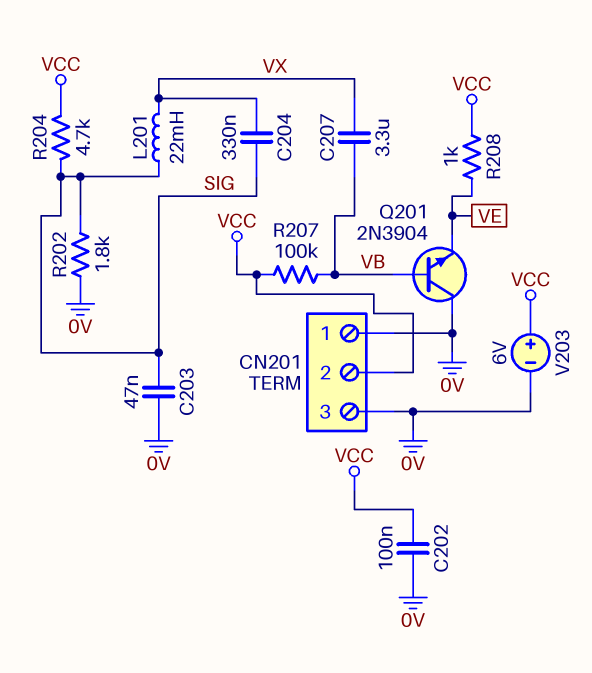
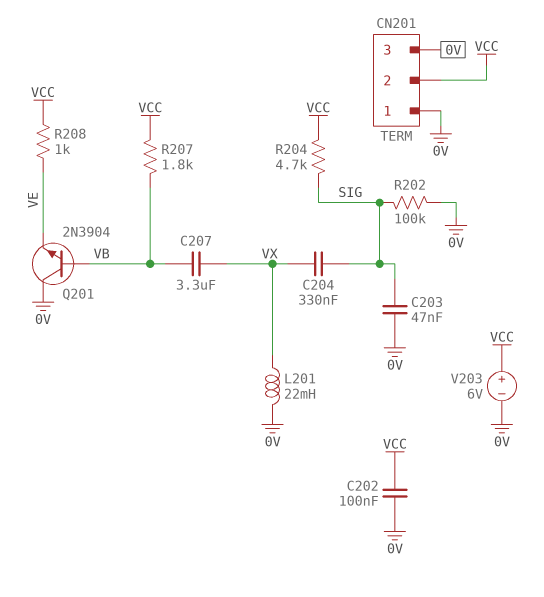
L201: 22mH (SIG, VX) -> 22mH (0V, VX)
R202: 1.8k (0V, SIG) -> 100k (0V, SIG)
R207: 100k (VB, VCC) -> 1.8k (VB, VCC)

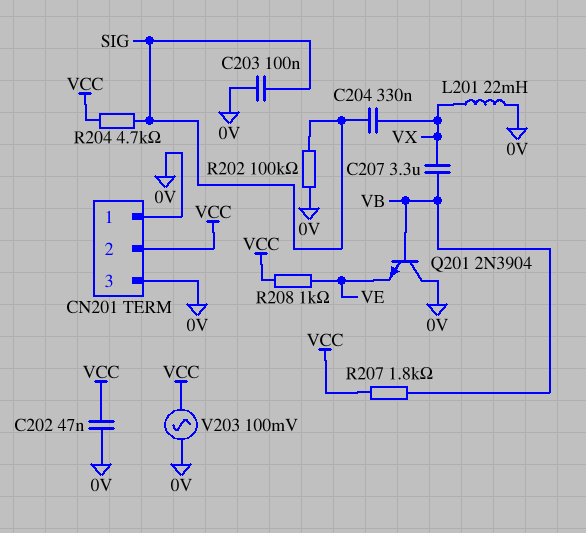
C202: 100nF (0V, VCC) -> 47nF (0V, VCC)
C203: 47nF (0V, SIG) -> 100nF (0V, SIG)
V203: 6V (plus VCC, minus 0V) -> AC 100mV (0V, VCC)

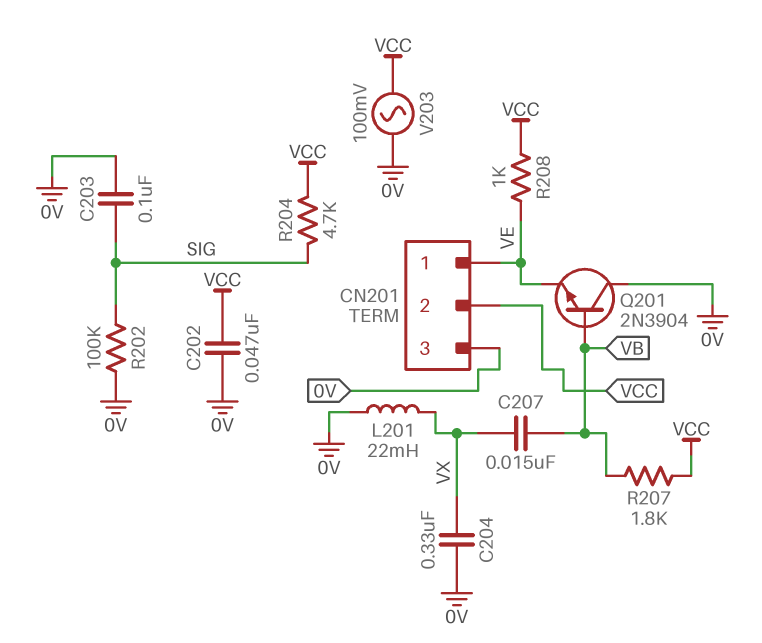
C204: 330nF (SIG, VX) -> 330nF (0V, VX)
C207: 3.3uF (VB, VX) -> 15nF (VB, VX)
CN201 pin 1: 0V -> VE

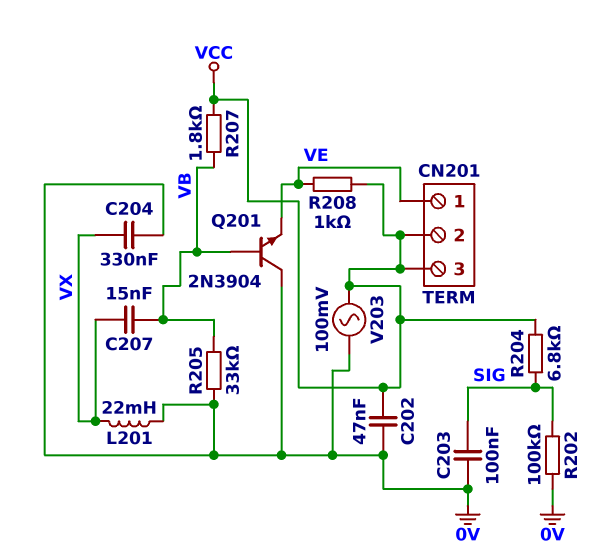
CN201 pin 3: 0V -> VCC
R204: 4.7k (SIG, VCC) -> 6.8k (SIG, VCC)
R205: none -> 33k (0V, VB)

════════════════

▶ _TO DO_: Beginning with the line containing "CN201 pin 1: 0V -> VE" and ending with the last line of the data, output those lines exactly and nothing more. Omit every picture.

▶ _EXPECTED ANSWER_:
CN201 pin 1: 0V -> VE

CN201 pin 3: 0V -> VCC
R204: 4.7k (SIG, VCC) -> 6.8k (SIG, VCC)
R205: none -> 33k (0V, VB)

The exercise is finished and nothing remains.